─── Records shown

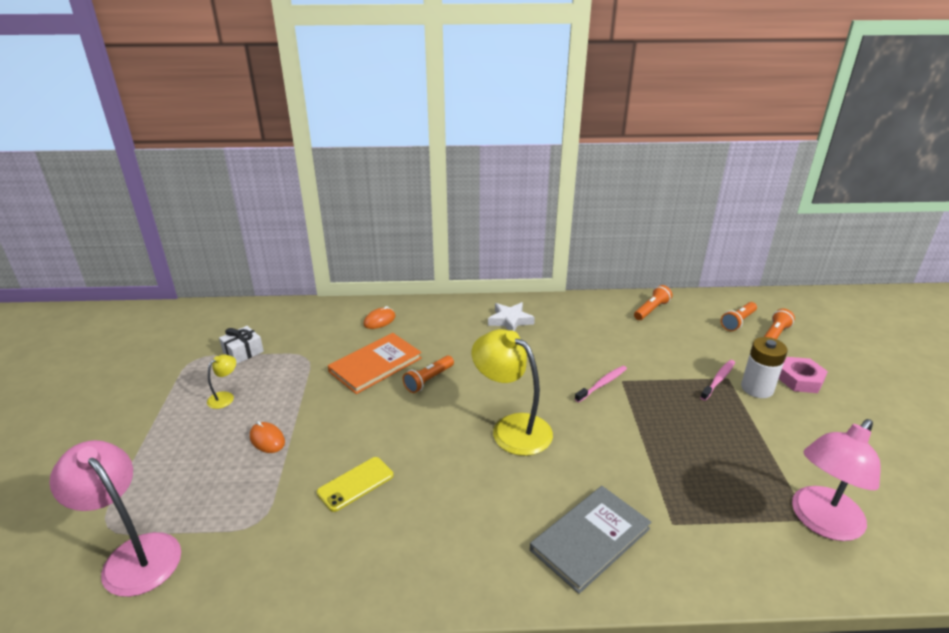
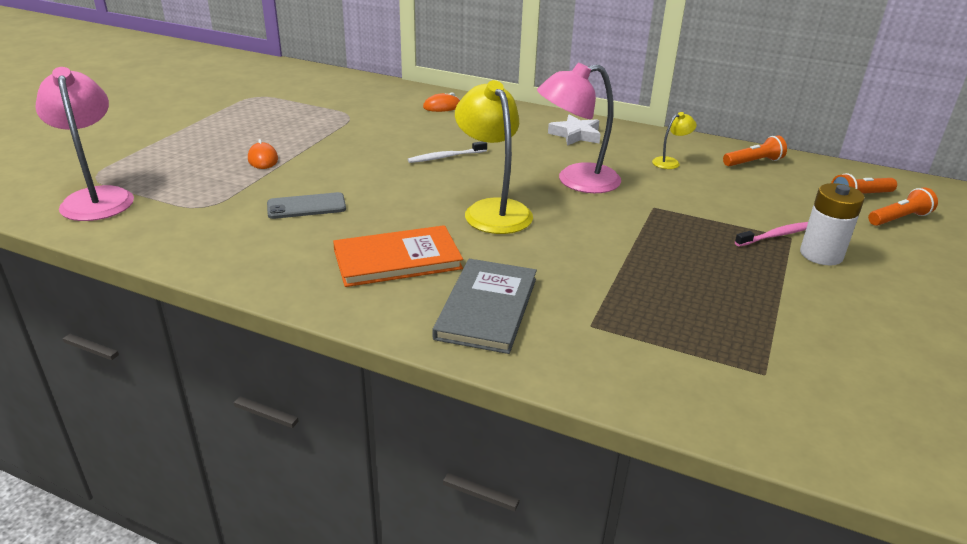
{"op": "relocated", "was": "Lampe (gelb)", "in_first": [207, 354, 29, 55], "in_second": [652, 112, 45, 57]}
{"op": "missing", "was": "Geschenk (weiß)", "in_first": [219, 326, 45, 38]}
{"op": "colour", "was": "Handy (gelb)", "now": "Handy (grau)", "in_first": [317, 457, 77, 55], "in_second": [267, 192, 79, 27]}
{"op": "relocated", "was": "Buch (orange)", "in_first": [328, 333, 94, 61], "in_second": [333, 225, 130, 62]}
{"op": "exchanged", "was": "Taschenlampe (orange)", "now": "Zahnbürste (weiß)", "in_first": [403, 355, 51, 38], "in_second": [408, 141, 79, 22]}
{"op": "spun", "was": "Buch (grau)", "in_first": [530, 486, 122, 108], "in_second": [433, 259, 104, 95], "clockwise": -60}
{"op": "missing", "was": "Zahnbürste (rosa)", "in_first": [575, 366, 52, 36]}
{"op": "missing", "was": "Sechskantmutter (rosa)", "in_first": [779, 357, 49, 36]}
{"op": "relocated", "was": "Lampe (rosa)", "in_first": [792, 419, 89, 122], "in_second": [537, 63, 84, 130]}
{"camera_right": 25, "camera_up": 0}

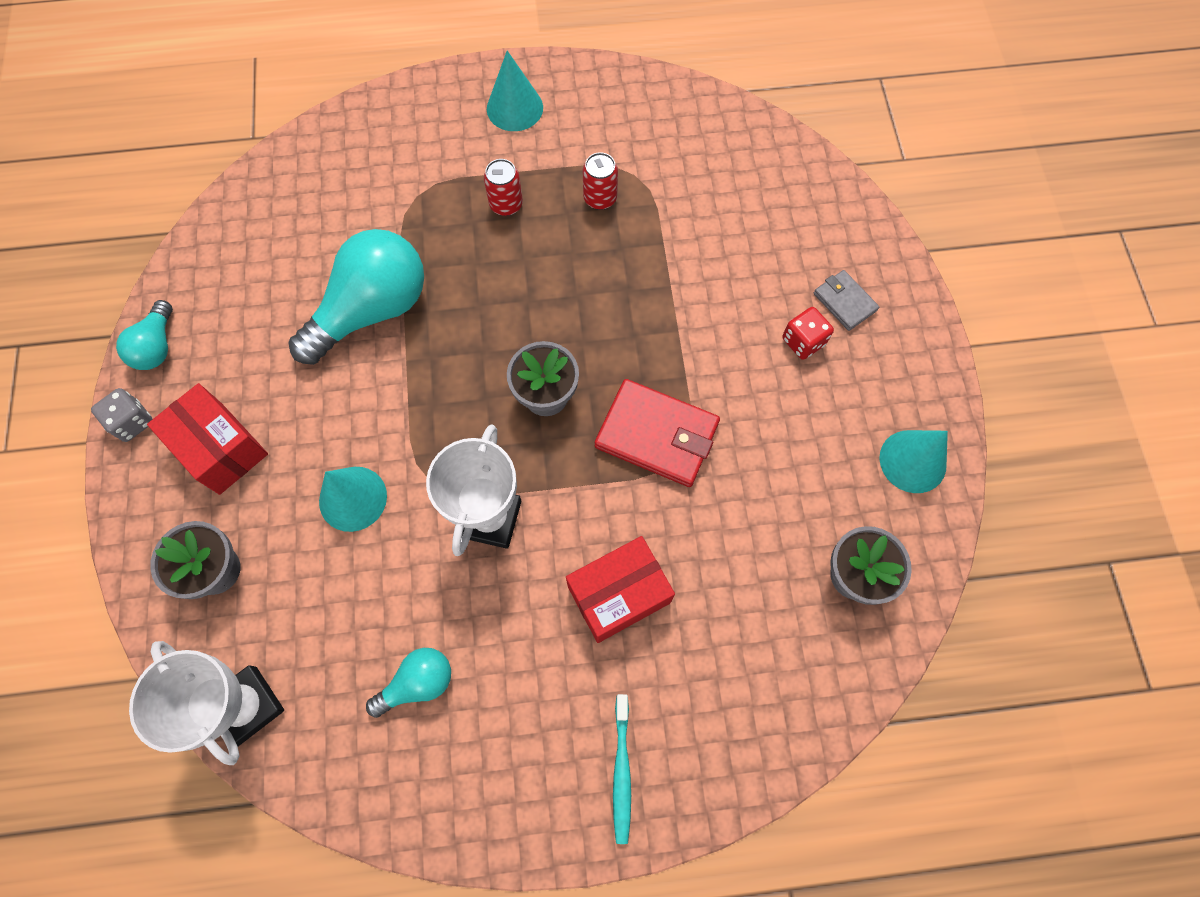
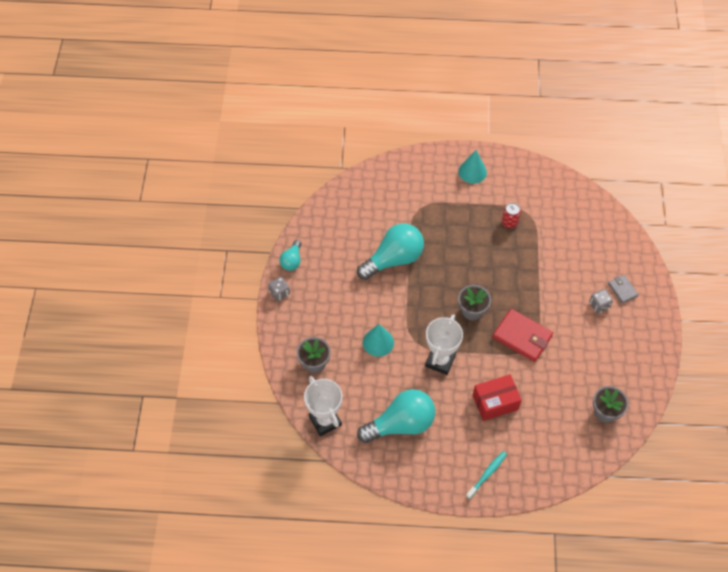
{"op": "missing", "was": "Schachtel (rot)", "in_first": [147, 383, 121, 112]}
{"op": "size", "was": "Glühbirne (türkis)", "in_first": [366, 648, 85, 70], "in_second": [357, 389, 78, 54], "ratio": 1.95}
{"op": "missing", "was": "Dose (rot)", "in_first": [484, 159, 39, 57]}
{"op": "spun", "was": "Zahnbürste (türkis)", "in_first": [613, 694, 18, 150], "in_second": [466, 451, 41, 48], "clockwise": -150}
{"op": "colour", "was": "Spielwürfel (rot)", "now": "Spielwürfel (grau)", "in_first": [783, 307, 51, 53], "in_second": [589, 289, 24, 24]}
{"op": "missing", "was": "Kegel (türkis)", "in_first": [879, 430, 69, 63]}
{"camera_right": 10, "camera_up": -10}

──────
─── Records shown

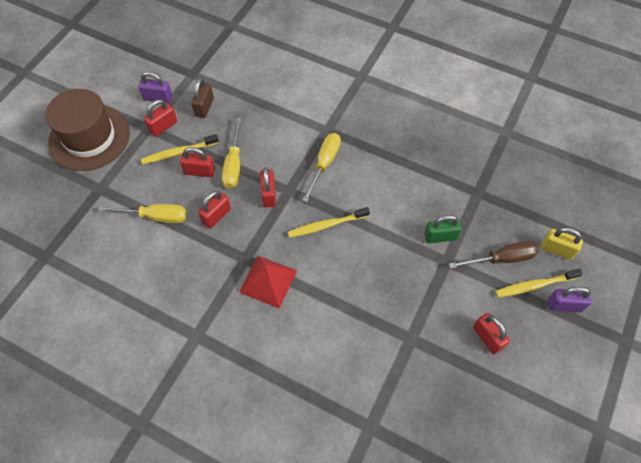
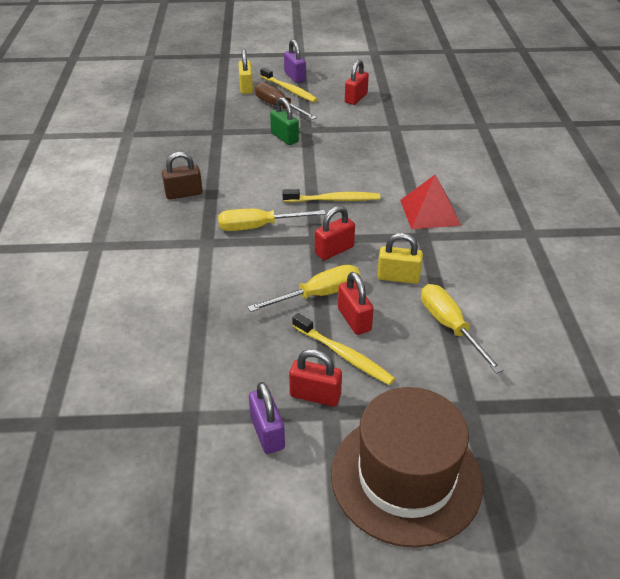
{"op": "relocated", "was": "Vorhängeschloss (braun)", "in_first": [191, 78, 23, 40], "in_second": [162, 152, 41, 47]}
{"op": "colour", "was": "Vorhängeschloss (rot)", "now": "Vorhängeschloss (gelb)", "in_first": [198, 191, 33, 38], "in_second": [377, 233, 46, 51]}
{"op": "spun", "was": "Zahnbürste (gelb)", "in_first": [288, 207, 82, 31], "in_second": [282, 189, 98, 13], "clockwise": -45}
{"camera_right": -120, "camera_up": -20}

──────

**Work request**
All lines with the word "rosa" should be copied from the material above.

**Response box**
{"op": "missing", "was": "Zahnbürste (rosa)", "in_first": [575, 366, 52, 36]}
{"op": "missing", "was": "Sechskantmutter (rosa)", "in_first": [779, 357, 49, 36]}
{"op": "relocated", "was": "Lampe (rosa)", "in_first": [792, 419, 89, 122], "in_second": [537, 63, 84, 130]}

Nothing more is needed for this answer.